• [Assigned task] Repeat the data below in full. Pictures must not be part of the copy.

++++ Data segment

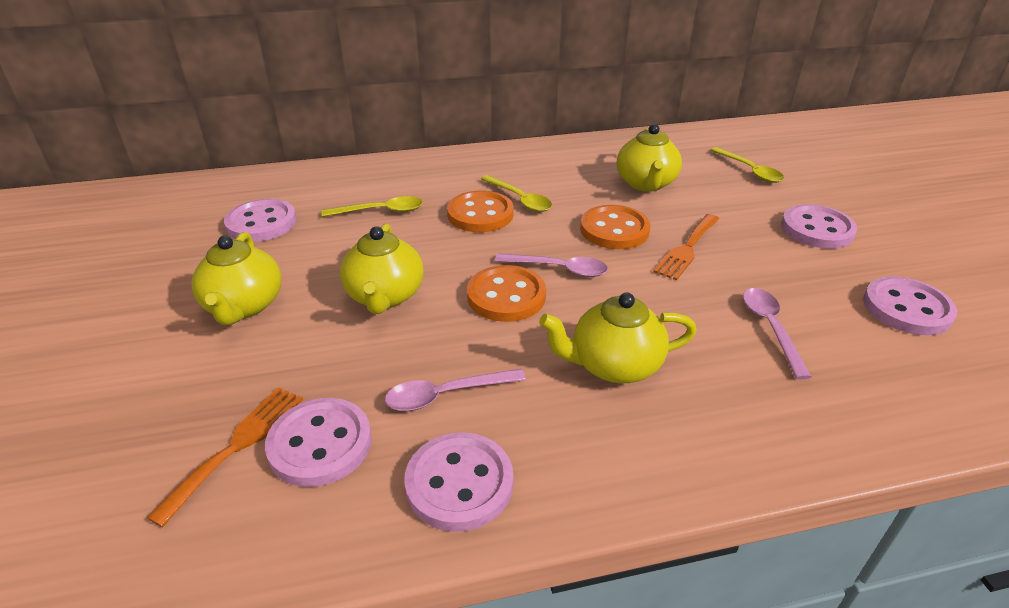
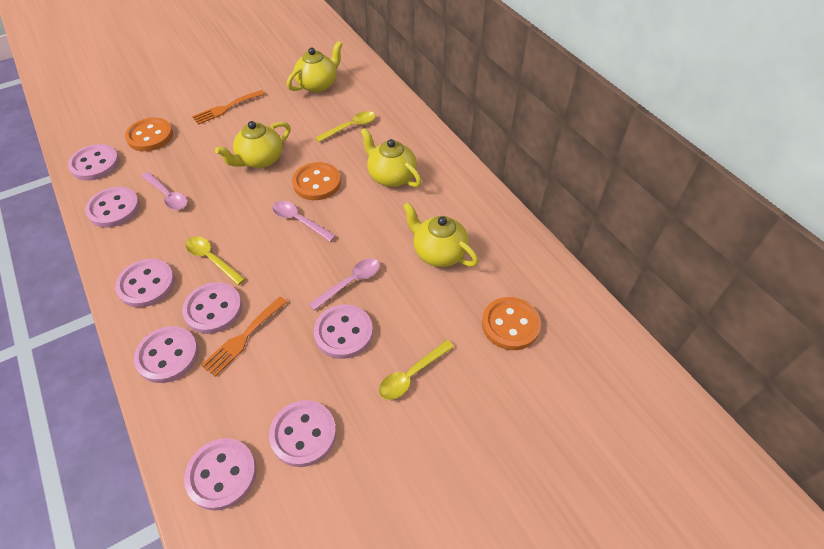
pink button: 5 -> 8

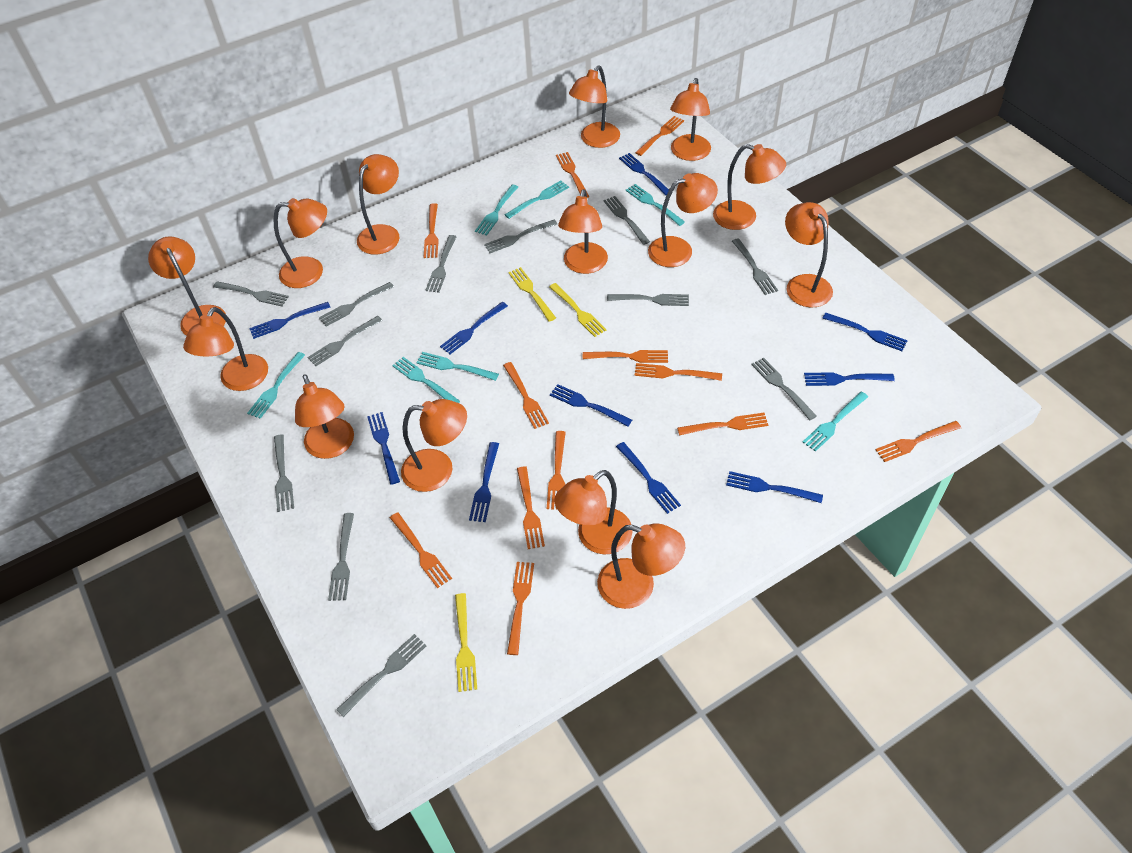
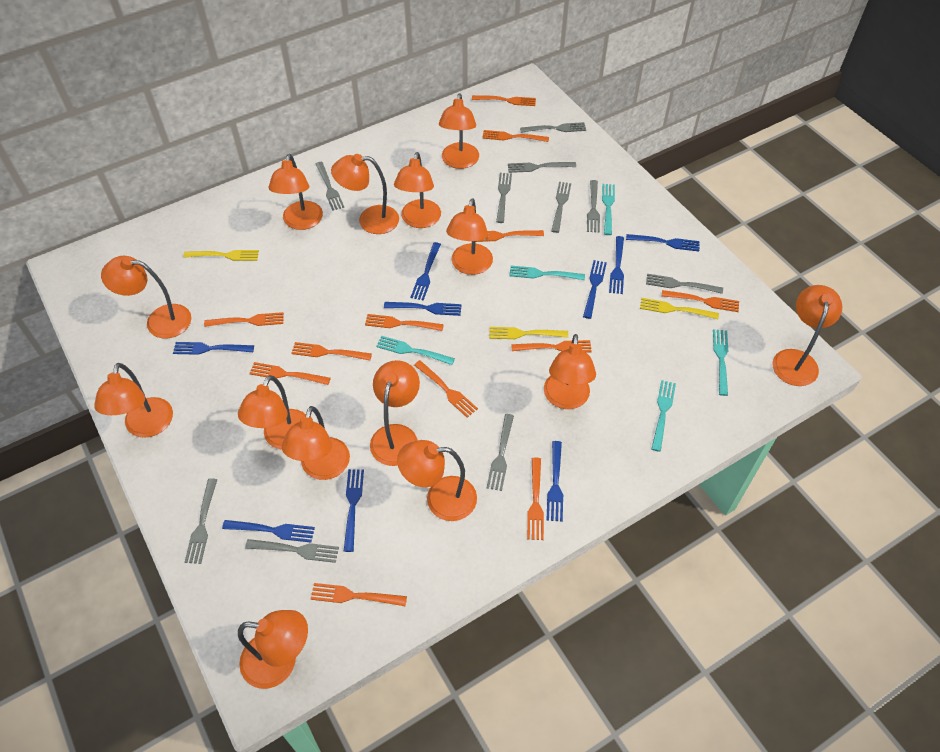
blue fork: 10 -> 9
grey fork: 12 -> 10
turquoise fork: 7 -> 5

++++++++

• [Your solution]
pink button: 5 -> 8

blue fork: 10 -> 9
grey fork: 12 -> 10
turquoise fork: 7 -> 5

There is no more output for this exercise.